(Records from a data source)
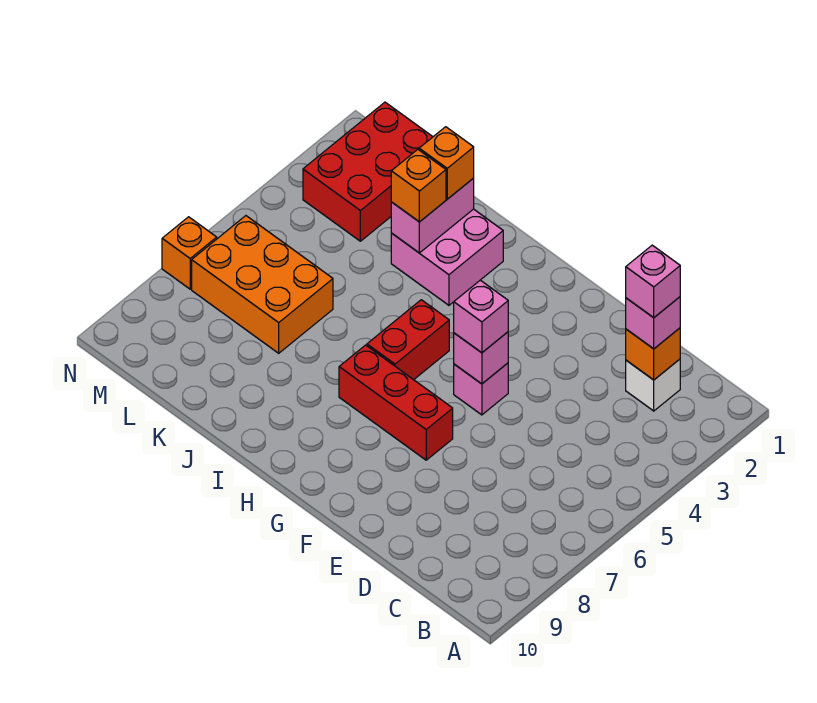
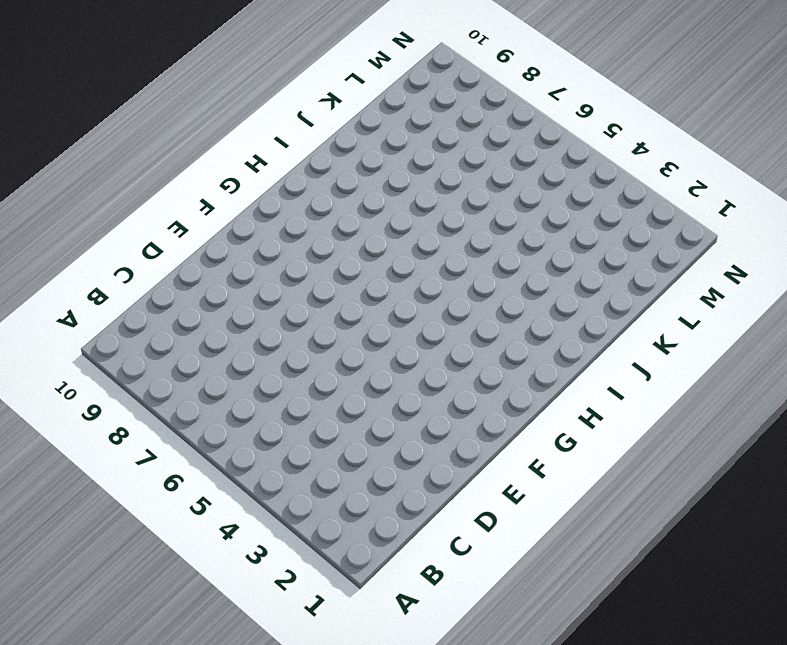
none -> white brick C2 level 1
none -> pink brick F5 level 1
none -> red brick F7:H7 level 1

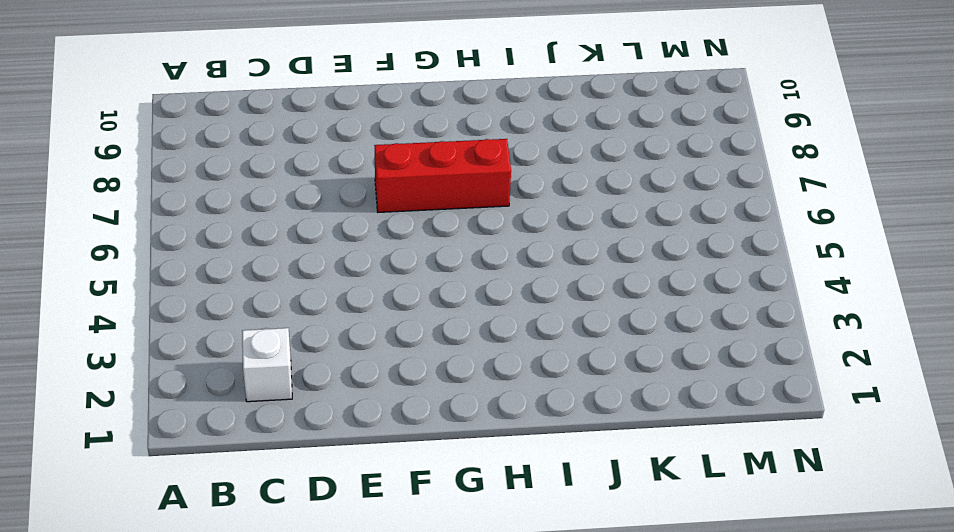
none -> pink brick F5 level 1
none -> red brick H5:H6 level 1
none -> pink brick I2:J3 level 1

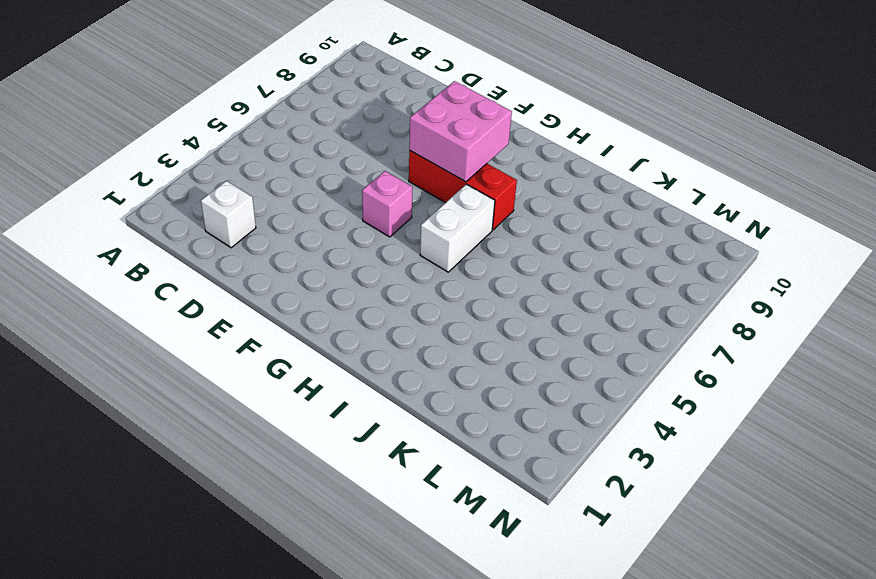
pink brick F7:G8 level 2 -> pink brick I2:J3 level 1
white brick H5:H6 level 1 -> red brick H5:H6 level 1
none -> orange brick K6:M7 level 1
none -> red brick L1:M3 level 1
none -> orange brick N7 level 1

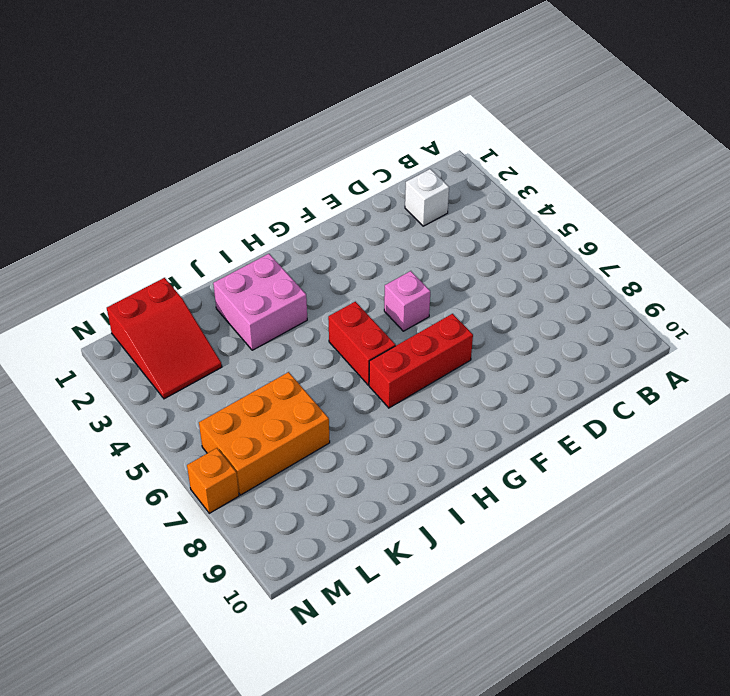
red slope L1:M3 level 1 top 1 -> red brick L1:M3 level 1
none -> orange brick C2 level 2
none -> pink brick F5 level 2
none -> pink brick J2:J3 level 2

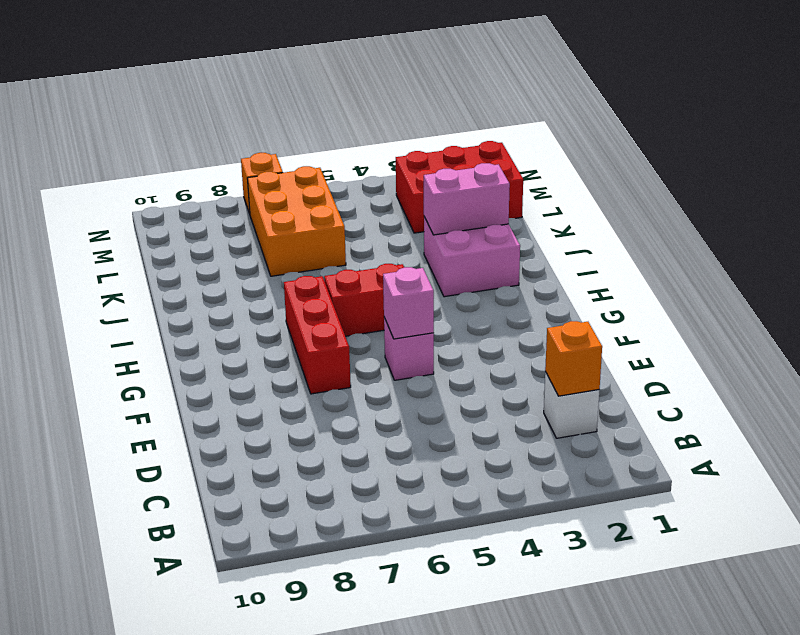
none -> pink brick C2 level 3
none -> pink brick F5 level 3
none -> orange brick J2 level 3

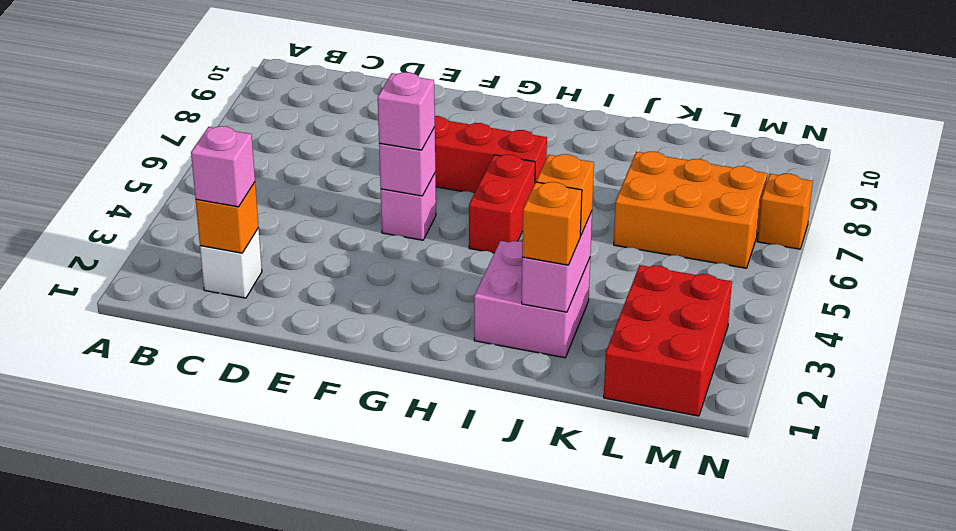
none -> pink brick C2 level 4

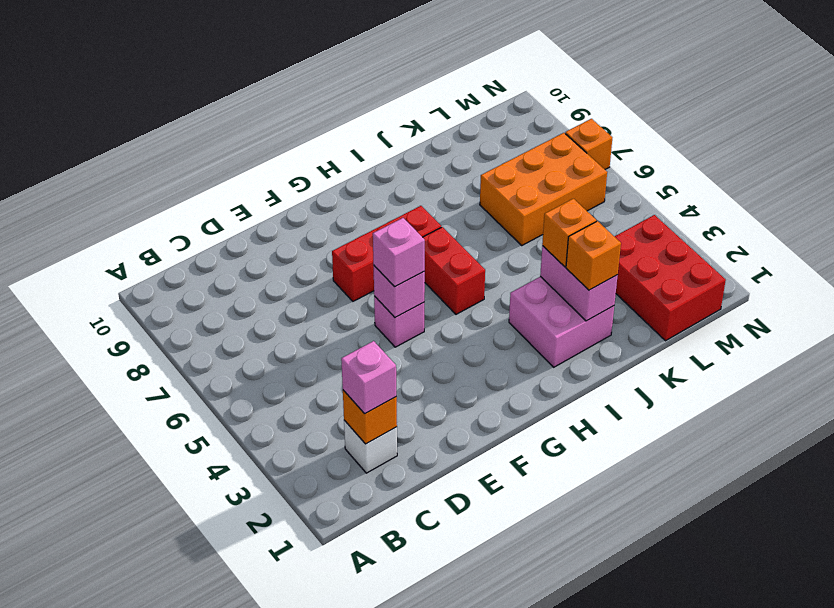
none -> pink brick C2 level 4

__Your instructions__
The lines to copy are those above that contain the string "pink".

__Response box__
none -> pink brick F5 level 1
none -> pink brick F5 level 1
none -> pink brick I2:J3 level 1
pink brick F7:G8 level 2 -> pink brick I2:J3 level 1
none -> pink brick F5 level 2
none -> pink brick J2:J3 level 2
none -> pink brick C2 level 3
none -> pink brick F5 level 3
none -> pink brick C2 level 4
none -> pink brick C2 level 4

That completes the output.